[Input data]

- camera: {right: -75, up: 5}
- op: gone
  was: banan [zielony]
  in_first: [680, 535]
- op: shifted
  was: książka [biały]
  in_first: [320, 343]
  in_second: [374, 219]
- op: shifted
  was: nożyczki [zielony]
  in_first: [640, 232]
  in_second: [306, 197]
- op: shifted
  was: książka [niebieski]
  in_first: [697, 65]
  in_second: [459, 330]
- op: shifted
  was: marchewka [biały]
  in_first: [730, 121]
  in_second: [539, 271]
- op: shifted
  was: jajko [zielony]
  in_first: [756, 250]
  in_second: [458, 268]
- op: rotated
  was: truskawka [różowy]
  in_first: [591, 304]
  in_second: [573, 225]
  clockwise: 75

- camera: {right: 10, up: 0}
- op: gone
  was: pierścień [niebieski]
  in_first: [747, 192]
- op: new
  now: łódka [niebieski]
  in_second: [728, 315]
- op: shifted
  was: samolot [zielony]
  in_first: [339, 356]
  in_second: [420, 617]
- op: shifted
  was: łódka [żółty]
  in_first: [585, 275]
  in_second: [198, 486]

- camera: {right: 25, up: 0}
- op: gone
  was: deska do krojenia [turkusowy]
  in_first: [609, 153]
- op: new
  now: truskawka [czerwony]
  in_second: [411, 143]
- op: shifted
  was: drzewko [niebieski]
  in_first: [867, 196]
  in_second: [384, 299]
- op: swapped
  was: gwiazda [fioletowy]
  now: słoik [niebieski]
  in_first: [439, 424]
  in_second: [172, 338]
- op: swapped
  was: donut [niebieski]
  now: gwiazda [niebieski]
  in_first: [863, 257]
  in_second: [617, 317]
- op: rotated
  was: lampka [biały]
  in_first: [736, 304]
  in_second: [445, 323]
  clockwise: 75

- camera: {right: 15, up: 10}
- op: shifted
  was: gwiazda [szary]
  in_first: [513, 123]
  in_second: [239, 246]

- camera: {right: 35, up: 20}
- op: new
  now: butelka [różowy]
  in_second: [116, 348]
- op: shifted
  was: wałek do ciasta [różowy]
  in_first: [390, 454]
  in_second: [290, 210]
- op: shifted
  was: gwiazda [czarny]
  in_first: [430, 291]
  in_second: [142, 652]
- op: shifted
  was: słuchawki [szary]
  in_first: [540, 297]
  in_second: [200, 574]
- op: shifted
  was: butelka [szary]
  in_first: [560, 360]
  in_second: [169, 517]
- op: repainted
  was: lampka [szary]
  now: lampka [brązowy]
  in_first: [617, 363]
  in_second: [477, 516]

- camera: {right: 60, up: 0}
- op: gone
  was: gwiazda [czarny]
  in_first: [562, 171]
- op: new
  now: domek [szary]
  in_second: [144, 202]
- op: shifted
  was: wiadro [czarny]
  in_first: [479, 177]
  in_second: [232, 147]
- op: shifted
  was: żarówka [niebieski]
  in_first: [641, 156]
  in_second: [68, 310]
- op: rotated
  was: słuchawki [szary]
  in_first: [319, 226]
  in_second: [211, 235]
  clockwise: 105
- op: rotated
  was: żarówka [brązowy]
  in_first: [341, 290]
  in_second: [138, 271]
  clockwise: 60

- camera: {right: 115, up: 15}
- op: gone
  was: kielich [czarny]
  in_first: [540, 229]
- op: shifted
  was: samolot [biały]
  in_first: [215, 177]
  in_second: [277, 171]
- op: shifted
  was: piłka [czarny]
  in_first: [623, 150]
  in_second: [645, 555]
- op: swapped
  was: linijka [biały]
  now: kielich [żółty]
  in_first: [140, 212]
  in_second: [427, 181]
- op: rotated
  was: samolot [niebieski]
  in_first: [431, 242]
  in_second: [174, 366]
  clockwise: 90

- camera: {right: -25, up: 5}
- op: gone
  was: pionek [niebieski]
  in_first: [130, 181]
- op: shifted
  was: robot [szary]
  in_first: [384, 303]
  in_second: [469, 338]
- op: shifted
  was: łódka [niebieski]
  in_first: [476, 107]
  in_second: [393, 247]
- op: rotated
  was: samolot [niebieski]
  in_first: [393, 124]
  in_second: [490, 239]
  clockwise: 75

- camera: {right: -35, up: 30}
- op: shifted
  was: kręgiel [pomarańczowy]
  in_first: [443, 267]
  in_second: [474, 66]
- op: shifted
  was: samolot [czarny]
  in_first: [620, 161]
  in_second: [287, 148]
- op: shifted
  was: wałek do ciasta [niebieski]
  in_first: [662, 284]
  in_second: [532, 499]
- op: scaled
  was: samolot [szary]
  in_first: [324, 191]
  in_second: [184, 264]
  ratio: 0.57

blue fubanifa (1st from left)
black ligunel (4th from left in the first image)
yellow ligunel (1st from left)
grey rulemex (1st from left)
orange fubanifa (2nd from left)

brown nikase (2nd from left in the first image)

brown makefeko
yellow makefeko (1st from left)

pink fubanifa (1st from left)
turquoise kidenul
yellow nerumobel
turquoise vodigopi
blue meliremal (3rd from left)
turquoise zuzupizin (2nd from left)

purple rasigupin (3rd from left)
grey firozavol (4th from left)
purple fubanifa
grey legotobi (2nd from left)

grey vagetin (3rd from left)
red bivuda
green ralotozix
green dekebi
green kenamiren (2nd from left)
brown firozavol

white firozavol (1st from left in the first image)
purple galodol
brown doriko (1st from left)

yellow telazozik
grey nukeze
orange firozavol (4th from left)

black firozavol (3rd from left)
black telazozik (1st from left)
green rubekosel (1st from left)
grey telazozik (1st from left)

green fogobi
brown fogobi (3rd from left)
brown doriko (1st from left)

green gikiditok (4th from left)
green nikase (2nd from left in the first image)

[/Input data]

● **To do**
The listing above must be written out again in its entirety, exactly as given.

● **Expected answer**
- camera: {right: -75, up: 5}
- op: gone
  was: banan [zielony]
  in_first: [680, 535]
- op: shifted
  was: książka [biały]
  in_first: [320, 343]
  in_second: [374, 219]
- op: shifted
  was: nożyczki [zielony]
  in_first: [640, 232]
  in_second: [306, 197]
- op: shifted
  was: książka [niebieski]
  in_first: [697, 65]
  in_second: [459, 330]
- op: shifted
  was: marchewka [biały]
  in_first: [730, 121]
  in_second: [539, 271]
- op: shifted
  was: jajko [zielony]
  in_first: [756, 250]
  in_second: [458, 268]
- op: rotated
  was: truskawka [różowy]
  in_first: [591, 304]
  in_second: [573, 225]
  clockwise: 75

- camera: {right: 10, up: 0}
- op: gone
  was: pierścień [niebieski]
  in_first: [747, 192]
- op: new
  now: łódka [niebieski]
  in_second: [728, 315]
- op: shifted
  was: samolot [zielony]
  in_first: [339, 356]
  in_second: [420, 617]
- op: shifted
  was: łódka [żółty]
  in_first: [585, 275]
  in_second: [198, 486]

- camera: {right: 25, up: 0}
- op: gone
  was: deska do krojenia [turkusowy]
  in_first: [609, 153]
- op: new
  now: truskawka [czerwony]
  in_second: [411, 143]
- op: shifted
  was: drzewko [niebieski]
  in_first: [867, 196]
  in_second: [384, 299]
- op: swapped
  was: gwiazda [fioletowy]
  now: słoik [niebieski]
  in_first: [439, 424]
  in_second: [172, 338]
- op: swapped
  was: donut [niebieski]
  now: gwiazda [niebieski]
  in_first: [863, 257]
  in_second: [617, 317]
- op: rotated
  was: lampka [biały]
  in_first: [736, 304]
  in_second: [445, 323]
  clockwise: 75

- camera: {right: 15, up: 10}
- op: shifted
  was: gwiazda [szary]
  in_first: [513, 123]
  in_second: [239, 246]

- camera: {right: 35, up: 20}
- op: new
  now: butelka [różowy]
  in_second: [116, 348]
- op: shifted
  was: wałek do ciasta [różowy]
  in_first: [390, 454]
  in_second: [290, 210]
- op: shifted
  was: gwiazda [czarny]
  in_first: [430, 291]
  in_second: [142, 652]
- op: shifted
  was: słuchawki [szary]
  in_first: [540, 297]
  in_second: [200, 574]
- op: shifted
  was: butelka [szary]
  in_first: [560, 360]
  in_second: [169, 517]
- op: repainted
  was: lampka [szary]
  now: lampka [brązowy]
  in_first: [617, 363]
  in_second: [477, 516]

- camera: {right: 60, up: 0}
- op: gone
  was: gwiazda [czarny]
  in_first: [562, 171]
- op: new
  now: domek [szary]
  in_second: [144, 202]
- op: shifted
  was: wiadro [czarny]
  in_first: [479, 177]
  in_second: [232, 147]
- op: shifted
  was: żarówka [niebieski]
  in_first: [641, 156]
  in_second: [68, 310]
- op: rotated
  was: słuchawki [szary]
  in_first: [319, 226]
  in_second: [211, 235]
  clockwise: 105
- op: rotated
  was: żarówka [brązowy]
  in_first: [341, 290]
  in_second: [138, 271]
  clockwise: 60

- camera: {right: 115, up: 15}
- op: gone
  was: kielich [czarny]
  in_first: [540, 229]
- op: shifted
  was: samolot [biały]
  in_first: [215, 177]
  in_second: [277, 171]
- op: shifted
  was: piłka [czarny]
  in_first: [623, 150]
  in_second: [645, 555]
- op: swapped
  was: linijka [biały]
  now: kielich [żółty]
  in_first: [140, 212]
  in_second: [427, 181]
- op: rotated
  was: samolot [niebieski]
  in_first: [431, 242]
  in_second: [174, 366]
  clockwise: 90

- camera: {right: -25, up: 5}
- op: gone
  was: pionek [niebieski]
  in_first: [130, 181]
- op: shifted
  was: robot [szary]
  in_first: [384, 303]
  in_second: [469, 338]
- op: shifted
  was: łódka [niebieski]
  in_first: [476, 107]
  in_second: [393, 247]
- op: rotated
  was: samolot [niebieski]
  in_first: [393, 124]
  in_second: [490, 239]
  clockwise: 75

- camera: {right: -35, up: 30}
- op: shifted
  was: kręgiel [pomarańczowy]
  in_first: [443, 267]
  in_second: [474, 66]
- op: shifted
  was: samolot [czarny]
  in_first: [620, 161]
  in_second: [287, 148]
- op: shifted
  was: wałek do ciasta [niebieski]
  in_first: [662, 284]
  in_second: [532, 499]
- op: scaled
  was: samolot [szary]
  in_first: [324, 191]
  in_second: [184, 264]
  ratio: 0.57

blue fubanifa (1st from left)
black ligunel (4th from left in the first image)
yellow ligunel (1st from left)
grey rulemex (1st from left)
orange fubanifa (2nd from left)

brown nikase (2nd from left in the first image)

brown makefeko
yellow makefeko (1st from left)

pink fubanifa (1st from left)
turquoise kidenul
yellow nerumobel
turquoise vodigopi
blue meliremal (3rd from left)
turquoise zuzupizin (2nd from left)

purple rasigupin (3rd from left)
grey firozavol (4th from left)
purple fubanifa
grey legotobi (2nd from left)

grey vagetin (3rd from left)
red bivuda
green ralotozix
green dekebi
green kenamiren (2nd from left)
brown firozavol

white firozavol (1st from left in the first image)
purple galodol
brown doriko (1st from left)

yellow telazozik
grey nukeze
orange firozavol (4th from left)

black firozavol (3rd from left)
black telazozik (1st from left)
green rubekosel (1st from left)
grey telazozik (1st from left)

green fogobi
brown fogobi (3rd from left)
brown doriko (1st from left)

green gikiditok (4th from left)
green nikase (2nd from left in the first image)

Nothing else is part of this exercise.